**Your assignment**
Go to the line in the entries below that holds "none -> yellow brick A2:A4 level 1" and repeat exactly from there through the line that holds "none -> black brick G1 level 1", inclusive.
═══ Task input ═══
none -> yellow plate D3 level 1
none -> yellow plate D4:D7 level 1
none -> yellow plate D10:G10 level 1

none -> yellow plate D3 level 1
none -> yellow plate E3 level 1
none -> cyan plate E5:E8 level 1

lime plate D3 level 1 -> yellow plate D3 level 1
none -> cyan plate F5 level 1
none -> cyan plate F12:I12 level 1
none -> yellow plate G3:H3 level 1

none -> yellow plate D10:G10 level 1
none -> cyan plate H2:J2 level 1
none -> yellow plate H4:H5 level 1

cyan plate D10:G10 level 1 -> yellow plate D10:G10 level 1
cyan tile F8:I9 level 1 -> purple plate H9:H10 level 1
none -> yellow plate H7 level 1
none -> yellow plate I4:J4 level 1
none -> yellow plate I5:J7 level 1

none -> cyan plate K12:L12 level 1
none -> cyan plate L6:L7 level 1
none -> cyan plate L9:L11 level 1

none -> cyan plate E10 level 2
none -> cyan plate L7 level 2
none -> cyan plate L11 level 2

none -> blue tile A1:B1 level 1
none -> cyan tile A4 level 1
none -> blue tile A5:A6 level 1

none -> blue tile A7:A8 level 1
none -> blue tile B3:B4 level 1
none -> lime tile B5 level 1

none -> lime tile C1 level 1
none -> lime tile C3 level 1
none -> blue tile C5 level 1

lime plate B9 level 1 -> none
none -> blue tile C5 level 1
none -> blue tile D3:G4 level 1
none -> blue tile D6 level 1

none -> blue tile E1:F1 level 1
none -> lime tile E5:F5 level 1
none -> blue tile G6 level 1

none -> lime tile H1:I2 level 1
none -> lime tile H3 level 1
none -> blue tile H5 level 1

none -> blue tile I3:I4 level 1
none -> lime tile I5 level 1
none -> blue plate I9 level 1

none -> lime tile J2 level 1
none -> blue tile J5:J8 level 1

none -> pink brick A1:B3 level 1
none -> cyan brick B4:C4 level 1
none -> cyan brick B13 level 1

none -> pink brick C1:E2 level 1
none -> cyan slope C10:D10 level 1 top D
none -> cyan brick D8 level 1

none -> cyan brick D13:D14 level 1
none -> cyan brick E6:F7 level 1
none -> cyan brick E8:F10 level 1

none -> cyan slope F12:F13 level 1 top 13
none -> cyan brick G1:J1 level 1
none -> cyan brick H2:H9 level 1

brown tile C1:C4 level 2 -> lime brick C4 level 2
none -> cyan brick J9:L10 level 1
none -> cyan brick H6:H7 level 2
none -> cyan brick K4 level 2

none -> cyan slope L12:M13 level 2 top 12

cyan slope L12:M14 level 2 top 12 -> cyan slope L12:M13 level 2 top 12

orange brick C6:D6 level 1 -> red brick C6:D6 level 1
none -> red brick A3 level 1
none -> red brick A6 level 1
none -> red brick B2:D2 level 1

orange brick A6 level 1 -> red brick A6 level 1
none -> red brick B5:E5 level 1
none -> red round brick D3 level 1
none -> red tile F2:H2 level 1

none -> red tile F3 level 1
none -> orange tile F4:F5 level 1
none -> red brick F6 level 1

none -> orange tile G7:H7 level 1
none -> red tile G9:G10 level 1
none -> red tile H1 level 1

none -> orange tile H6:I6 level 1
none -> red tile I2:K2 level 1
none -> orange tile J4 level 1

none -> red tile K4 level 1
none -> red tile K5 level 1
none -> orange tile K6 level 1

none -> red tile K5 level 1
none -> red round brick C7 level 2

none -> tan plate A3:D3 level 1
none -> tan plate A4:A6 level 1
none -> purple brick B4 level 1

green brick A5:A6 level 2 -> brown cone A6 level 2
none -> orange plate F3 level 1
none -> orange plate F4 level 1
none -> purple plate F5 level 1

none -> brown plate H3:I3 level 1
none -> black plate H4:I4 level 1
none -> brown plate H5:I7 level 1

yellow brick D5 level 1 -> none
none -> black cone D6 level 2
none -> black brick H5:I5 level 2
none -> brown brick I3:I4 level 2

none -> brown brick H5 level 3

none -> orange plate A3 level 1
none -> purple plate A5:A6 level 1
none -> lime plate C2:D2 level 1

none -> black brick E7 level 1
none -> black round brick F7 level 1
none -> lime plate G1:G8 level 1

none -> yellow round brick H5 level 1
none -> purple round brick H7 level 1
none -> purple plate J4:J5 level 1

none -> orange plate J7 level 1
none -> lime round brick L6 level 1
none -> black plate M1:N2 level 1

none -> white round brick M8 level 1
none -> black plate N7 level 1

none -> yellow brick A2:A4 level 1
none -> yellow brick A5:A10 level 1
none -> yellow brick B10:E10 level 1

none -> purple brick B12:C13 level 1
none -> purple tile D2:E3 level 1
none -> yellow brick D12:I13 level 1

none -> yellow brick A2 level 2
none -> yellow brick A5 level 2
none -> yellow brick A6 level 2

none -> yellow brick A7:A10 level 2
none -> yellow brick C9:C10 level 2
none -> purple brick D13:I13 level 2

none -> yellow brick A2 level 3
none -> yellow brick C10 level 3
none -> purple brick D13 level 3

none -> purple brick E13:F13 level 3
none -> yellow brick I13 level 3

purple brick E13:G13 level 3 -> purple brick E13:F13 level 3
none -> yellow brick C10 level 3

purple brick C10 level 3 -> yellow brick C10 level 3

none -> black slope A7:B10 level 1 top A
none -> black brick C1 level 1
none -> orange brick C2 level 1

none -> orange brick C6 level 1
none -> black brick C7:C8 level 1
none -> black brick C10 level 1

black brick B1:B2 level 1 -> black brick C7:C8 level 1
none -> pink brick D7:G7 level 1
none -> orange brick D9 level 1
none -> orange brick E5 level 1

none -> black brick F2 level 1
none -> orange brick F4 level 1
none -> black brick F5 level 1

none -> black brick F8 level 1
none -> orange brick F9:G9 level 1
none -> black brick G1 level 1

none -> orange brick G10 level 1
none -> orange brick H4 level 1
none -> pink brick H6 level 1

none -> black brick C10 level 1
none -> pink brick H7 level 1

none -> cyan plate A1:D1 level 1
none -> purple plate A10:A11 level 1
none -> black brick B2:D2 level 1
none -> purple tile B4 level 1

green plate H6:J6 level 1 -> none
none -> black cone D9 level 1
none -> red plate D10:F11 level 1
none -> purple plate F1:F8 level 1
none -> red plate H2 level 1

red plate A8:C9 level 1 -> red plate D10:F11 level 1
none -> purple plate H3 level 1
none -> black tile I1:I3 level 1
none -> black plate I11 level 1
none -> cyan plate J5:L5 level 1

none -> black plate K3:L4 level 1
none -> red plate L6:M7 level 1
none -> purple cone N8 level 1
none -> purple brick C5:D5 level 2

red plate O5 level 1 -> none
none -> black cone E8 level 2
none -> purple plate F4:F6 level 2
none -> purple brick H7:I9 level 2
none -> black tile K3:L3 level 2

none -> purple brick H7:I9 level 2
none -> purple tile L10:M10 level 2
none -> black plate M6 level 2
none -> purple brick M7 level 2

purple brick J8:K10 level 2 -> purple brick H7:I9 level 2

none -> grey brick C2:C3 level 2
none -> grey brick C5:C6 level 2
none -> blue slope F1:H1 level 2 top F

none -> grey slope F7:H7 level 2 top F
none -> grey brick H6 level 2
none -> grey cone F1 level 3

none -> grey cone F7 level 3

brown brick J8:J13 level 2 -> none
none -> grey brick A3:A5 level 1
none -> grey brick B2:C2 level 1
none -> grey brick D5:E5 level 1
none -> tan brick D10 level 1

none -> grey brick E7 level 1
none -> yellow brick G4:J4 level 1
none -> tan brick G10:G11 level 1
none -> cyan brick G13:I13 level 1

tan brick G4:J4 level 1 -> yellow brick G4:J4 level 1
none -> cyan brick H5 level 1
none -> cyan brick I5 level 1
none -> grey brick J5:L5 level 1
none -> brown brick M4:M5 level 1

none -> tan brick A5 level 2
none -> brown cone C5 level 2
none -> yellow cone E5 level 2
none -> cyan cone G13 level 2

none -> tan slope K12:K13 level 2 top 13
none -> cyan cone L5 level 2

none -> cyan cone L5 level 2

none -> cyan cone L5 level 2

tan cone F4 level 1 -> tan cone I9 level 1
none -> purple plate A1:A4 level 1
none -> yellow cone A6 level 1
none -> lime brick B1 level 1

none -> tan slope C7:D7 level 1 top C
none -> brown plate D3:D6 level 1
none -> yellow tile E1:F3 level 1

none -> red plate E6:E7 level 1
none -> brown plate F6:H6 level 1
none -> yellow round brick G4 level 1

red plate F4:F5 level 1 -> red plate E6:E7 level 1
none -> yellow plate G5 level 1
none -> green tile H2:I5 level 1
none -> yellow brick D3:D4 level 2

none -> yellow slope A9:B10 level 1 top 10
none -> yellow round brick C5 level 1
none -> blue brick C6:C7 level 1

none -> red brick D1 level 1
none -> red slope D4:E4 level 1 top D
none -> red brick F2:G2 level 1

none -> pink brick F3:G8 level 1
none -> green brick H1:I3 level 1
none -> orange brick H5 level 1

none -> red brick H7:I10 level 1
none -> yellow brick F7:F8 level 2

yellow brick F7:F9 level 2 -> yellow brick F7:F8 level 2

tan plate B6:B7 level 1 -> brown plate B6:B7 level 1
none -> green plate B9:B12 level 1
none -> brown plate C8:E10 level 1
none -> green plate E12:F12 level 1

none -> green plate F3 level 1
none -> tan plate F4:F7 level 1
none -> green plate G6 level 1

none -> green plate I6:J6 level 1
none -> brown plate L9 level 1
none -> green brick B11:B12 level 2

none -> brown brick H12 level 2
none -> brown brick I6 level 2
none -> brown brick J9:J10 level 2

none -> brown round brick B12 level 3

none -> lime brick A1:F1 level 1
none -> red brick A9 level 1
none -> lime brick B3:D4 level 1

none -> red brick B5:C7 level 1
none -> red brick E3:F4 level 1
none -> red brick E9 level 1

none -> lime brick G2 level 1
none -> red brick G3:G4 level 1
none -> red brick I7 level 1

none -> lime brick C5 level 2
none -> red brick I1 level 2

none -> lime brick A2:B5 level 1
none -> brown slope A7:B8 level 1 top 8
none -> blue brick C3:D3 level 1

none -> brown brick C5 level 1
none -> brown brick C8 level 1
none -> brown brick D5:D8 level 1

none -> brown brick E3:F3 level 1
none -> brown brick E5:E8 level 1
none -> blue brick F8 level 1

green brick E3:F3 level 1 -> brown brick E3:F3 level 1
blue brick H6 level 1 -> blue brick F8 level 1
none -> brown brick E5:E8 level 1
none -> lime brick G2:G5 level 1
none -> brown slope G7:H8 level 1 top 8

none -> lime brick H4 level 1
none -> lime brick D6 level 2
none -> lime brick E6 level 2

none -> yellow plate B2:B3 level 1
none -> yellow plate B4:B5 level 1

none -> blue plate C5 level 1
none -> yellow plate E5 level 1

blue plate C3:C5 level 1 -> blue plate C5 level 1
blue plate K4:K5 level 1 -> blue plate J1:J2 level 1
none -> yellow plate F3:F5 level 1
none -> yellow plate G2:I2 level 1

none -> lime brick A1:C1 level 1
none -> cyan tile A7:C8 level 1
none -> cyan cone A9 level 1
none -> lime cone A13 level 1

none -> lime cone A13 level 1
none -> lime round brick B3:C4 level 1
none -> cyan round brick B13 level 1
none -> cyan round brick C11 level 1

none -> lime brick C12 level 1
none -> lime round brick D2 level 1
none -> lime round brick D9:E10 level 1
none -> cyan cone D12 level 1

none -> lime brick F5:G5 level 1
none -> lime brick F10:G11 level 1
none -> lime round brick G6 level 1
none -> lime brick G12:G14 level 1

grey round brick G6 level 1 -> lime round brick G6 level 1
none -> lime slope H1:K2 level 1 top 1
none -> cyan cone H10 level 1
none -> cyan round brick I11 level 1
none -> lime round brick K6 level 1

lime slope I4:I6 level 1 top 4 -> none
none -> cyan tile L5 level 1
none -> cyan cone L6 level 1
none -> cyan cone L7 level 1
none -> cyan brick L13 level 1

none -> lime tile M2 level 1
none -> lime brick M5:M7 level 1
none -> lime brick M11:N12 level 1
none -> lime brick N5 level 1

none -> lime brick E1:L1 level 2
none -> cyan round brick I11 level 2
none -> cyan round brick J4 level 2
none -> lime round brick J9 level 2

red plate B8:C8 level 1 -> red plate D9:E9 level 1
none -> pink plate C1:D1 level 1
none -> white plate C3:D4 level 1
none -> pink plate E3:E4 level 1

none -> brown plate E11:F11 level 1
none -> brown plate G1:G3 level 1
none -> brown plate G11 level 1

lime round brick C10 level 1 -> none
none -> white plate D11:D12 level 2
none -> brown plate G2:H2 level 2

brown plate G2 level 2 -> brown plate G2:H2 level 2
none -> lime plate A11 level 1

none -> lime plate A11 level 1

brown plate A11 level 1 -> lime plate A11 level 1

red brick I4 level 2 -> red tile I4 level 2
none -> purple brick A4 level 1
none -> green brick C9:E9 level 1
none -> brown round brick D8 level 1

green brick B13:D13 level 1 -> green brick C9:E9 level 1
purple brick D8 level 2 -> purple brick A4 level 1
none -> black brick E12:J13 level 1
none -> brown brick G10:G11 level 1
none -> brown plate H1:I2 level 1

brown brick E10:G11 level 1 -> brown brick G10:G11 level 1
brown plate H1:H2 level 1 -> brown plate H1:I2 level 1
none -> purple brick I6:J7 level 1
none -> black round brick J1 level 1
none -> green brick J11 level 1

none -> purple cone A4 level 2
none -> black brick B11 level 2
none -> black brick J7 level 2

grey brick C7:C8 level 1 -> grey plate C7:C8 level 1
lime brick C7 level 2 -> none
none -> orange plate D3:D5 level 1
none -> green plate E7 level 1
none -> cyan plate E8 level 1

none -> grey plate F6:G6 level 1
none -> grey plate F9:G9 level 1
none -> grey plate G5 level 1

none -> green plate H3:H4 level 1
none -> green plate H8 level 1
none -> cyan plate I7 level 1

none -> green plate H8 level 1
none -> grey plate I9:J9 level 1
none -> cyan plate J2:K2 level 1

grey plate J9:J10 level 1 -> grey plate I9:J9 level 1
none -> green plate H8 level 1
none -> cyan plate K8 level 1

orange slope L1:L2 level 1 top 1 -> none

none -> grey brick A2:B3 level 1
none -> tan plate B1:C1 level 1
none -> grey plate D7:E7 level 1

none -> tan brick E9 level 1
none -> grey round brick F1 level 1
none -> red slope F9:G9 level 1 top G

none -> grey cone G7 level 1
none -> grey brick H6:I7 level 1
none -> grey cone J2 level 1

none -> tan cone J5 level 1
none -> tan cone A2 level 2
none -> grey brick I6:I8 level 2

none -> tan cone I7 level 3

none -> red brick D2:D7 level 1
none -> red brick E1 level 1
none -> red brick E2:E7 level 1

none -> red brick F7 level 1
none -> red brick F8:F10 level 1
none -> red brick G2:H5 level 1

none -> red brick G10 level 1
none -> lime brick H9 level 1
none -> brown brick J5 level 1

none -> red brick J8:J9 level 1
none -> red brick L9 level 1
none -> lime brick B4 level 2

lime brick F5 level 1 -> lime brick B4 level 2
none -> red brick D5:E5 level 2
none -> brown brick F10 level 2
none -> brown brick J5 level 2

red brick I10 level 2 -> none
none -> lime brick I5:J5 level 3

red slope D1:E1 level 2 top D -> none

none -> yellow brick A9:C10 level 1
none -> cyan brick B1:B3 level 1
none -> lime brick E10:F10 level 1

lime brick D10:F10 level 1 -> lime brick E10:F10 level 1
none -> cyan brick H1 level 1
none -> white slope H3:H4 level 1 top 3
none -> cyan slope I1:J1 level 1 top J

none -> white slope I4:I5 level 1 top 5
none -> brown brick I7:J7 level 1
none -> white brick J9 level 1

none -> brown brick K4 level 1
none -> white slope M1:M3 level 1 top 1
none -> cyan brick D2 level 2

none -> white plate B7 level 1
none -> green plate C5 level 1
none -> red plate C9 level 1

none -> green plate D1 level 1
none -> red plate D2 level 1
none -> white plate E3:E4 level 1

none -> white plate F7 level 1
═══
**Task result**
none -> yellow brick A2:A4 level 1
none -> yellow brick A5:A10 level 1
none -> yellow brick B10:E10 level 1

none -> purple brick B12:C13 level 1
none -> purple tile D2:E3 level 1
none -> yellow brick D12:I13 level 1

none -> yellow brick A2 level 2
none -> yellow brick A5 level 2
none -> yellow brick A6 level 2

none -> yellow brick A7:A10 level 2
none -> yellow brick C9:C10 level 2
none -> purple brick D13:I13 level 2

none -> yellow brick A2 level 3
none -> yellow brick C10 level 3
none -> purple brick D13 level 3

none -> purple brick E13:F13 level 3
none -> yellow brick I13 level 3

purple brick E13:G13 level 3 -> purple brick E13:F13 level 3
none -> yellow brick C10 level 3

purple brick C10 level 3 -> yellow brick C10 level 3

none -> black slope A7:B10 level 1 top A
none -> black brick C1 level 1
none -> orange brick C2 level 1

none -> orange brick C6 level 1
none -> black brick C7:C8 level 1
none -> black brick C10 level 1

black brick B1:B2 level 1 -> black brick C7:C8 level 1
none -> pink brick D7:G7 level 1
none -> orange brick D9 level 1
none -> orange brick E5 level 1

none -> black brick F2 level 1
none -> orange brick F4 level 1
none -> black brick F5 level 1

none -> black brick F8 level 1
none -> orange brick F9:G9 level 1
none -> black brick G1 level 1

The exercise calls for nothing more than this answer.